» **What the task asks**
Please return, character for character, the run of lines in the items below that opens with the line containing "40: (955, 308)" and closes with the line containing "36: (63, 144)", including both of those lines. Give nothing else.

-- Data provided start --

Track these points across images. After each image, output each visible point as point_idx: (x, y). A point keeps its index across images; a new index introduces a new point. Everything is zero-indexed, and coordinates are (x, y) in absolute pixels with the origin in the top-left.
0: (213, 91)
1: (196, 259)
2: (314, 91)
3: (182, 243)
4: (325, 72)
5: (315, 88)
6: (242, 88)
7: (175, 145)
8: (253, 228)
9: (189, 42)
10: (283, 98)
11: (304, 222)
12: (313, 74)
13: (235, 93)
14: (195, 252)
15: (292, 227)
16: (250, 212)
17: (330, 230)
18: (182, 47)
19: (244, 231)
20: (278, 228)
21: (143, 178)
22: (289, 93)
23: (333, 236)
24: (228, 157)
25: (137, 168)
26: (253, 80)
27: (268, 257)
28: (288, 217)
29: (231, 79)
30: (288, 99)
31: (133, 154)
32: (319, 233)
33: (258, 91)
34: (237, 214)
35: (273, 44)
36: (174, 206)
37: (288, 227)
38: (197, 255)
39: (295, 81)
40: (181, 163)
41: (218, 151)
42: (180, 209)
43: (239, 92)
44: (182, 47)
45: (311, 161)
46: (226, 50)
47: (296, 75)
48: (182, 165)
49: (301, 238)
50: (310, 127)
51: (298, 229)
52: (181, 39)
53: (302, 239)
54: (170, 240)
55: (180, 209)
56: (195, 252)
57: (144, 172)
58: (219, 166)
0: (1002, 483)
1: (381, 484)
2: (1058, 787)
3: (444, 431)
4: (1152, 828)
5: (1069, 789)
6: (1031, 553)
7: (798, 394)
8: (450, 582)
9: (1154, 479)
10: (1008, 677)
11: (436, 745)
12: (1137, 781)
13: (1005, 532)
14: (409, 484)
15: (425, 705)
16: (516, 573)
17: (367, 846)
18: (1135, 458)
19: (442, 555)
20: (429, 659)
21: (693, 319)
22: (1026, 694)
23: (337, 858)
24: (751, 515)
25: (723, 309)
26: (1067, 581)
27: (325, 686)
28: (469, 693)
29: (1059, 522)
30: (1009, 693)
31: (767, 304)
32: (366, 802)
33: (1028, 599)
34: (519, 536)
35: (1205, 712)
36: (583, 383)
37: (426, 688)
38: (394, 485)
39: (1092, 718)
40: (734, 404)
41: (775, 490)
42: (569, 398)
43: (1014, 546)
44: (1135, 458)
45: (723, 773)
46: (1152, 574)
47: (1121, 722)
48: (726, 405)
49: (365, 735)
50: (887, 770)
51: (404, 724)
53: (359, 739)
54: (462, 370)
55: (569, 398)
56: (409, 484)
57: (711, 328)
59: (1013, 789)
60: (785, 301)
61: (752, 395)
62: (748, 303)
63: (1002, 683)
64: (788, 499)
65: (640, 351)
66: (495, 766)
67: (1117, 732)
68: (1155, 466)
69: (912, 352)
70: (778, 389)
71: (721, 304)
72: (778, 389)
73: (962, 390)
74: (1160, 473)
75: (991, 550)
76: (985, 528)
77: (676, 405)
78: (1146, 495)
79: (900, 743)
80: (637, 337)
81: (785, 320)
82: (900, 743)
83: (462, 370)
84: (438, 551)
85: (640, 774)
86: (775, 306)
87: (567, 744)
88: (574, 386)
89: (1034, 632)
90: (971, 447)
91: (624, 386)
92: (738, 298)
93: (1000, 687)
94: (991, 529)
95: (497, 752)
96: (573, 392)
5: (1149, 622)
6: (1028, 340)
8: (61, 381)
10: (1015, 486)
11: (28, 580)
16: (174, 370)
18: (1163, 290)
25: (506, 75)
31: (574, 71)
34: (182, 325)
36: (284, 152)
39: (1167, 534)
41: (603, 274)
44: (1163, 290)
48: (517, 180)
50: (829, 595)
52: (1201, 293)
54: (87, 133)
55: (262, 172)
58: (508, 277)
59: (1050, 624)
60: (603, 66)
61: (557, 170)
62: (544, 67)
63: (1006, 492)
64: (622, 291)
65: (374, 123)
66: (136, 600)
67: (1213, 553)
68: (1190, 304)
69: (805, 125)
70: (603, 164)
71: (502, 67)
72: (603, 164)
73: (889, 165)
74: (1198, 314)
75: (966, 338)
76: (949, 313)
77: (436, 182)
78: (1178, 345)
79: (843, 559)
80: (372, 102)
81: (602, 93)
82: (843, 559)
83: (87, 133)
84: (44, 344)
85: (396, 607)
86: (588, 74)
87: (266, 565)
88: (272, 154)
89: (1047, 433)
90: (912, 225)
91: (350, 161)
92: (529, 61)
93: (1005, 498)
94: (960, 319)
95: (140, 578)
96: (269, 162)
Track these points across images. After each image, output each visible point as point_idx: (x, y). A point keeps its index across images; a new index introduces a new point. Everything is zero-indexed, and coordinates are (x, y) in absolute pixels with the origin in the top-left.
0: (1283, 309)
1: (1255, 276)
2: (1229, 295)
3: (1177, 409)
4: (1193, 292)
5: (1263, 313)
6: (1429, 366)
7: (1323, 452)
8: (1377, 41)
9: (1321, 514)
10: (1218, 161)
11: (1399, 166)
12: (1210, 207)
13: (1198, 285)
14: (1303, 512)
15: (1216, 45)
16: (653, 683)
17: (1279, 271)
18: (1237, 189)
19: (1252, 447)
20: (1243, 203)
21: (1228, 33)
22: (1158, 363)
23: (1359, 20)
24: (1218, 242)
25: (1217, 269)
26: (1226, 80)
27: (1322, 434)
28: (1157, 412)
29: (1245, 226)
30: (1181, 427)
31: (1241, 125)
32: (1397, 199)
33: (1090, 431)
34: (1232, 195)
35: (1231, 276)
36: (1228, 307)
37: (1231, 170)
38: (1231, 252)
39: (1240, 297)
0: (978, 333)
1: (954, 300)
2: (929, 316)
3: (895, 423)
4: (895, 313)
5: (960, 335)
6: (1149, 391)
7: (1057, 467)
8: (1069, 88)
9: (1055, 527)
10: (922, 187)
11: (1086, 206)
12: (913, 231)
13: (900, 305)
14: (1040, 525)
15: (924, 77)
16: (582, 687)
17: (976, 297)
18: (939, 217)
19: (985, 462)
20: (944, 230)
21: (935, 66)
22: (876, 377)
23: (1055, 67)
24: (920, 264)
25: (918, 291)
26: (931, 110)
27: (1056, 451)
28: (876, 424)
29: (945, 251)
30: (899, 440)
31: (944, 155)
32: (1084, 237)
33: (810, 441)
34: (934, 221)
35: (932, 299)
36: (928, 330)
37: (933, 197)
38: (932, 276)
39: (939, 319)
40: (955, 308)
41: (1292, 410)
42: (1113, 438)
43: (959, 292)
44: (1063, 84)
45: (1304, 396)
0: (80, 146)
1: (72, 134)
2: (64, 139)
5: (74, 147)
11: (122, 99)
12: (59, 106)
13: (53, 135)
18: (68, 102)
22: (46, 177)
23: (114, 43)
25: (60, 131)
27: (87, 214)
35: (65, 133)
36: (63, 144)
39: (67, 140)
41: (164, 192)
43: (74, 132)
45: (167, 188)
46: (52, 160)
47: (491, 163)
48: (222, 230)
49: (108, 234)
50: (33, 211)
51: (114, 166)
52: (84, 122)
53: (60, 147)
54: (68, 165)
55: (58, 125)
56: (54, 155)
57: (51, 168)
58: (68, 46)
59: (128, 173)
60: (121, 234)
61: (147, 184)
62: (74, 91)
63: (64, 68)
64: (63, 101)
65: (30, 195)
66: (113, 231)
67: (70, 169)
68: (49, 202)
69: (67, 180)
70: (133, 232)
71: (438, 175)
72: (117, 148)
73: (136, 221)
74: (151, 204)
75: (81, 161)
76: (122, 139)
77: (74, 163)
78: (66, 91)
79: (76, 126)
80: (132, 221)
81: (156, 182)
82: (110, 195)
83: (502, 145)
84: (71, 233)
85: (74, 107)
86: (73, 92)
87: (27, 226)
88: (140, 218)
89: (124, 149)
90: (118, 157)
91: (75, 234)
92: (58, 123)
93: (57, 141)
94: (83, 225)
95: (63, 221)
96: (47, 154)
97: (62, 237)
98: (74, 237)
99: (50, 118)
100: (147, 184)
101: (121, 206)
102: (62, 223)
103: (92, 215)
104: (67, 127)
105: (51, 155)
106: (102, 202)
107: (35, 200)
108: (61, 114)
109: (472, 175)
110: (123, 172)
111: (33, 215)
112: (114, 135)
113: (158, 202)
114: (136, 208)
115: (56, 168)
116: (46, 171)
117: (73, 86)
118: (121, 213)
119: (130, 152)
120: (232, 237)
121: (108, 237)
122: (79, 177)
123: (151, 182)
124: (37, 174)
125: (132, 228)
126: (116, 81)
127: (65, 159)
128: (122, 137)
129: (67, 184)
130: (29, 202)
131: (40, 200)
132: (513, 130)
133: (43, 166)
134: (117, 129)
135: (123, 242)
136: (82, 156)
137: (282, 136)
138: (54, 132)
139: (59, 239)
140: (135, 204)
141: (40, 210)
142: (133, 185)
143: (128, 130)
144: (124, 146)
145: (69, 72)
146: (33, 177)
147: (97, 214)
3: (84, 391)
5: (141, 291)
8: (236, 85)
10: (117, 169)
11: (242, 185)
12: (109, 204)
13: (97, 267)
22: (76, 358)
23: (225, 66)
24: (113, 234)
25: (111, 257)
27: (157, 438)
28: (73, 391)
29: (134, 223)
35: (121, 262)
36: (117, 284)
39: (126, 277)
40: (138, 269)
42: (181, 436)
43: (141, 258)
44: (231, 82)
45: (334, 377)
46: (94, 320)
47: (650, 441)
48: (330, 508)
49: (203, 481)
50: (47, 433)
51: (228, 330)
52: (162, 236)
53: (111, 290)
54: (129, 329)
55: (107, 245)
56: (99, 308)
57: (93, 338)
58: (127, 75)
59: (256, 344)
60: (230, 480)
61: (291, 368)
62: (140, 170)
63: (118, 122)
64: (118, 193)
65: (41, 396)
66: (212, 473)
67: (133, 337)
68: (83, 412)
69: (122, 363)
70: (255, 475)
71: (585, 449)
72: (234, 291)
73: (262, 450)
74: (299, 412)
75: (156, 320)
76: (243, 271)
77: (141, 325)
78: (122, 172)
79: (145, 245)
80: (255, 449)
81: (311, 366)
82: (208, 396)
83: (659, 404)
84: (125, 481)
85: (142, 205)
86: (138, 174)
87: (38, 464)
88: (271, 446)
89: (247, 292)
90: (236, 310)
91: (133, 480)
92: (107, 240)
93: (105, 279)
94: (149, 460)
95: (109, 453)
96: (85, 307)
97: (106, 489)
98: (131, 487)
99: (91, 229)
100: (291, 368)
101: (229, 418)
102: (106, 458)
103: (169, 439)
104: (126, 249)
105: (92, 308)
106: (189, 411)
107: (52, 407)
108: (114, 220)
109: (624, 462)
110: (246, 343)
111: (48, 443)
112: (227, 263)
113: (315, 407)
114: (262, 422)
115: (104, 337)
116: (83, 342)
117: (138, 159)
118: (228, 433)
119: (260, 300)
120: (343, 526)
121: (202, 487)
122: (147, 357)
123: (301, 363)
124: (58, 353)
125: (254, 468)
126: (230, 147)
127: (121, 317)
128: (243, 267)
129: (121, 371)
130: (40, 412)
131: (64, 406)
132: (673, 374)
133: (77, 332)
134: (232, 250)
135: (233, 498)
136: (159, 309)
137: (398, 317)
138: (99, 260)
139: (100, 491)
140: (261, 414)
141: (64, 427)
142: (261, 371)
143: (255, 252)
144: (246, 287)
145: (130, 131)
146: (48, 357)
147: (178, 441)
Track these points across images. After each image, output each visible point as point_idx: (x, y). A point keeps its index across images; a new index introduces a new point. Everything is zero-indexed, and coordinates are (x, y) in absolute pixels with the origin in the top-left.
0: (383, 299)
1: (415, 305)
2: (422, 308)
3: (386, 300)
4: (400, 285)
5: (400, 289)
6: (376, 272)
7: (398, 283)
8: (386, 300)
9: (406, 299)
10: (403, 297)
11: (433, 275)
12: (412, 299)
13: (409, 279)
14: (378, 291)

-- Data provided end --

» **Exercise solution**
40: (955, 308)
41: (1292, 410)
42: (1113, 438)
43: (959, 292)
44: (1063, 84)
45: (1304, 396)
0: (80, 146)
1: (72, 134)
2: (64, 139)
5: (74, 147)
11: (122, 99)
12: (59, 106)
13: (53, 135)
18: (68, 102)
22: (46, 177)
23: (114, 43)
25: (60, 131)
27: (87, 214)
35: (65, 133)
36: (63, 144)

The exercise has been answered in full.